--- START ---
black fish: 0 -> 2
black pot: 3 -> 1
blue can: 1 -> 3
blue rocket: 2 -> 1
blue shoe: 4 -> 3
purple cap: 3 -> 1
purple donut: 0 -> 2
--- END ---
--- START ---
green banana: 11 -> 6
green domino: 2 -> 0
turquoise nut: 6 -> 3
--- END ---
◆ Problem to solve ◆
Check each line of the listing above. Copy it if it holds the string "blue".

◆ Expected answer ◆
blue can: 1 -> 3
blue rocket: 2 -> 1
blue shoe: 4 -> 3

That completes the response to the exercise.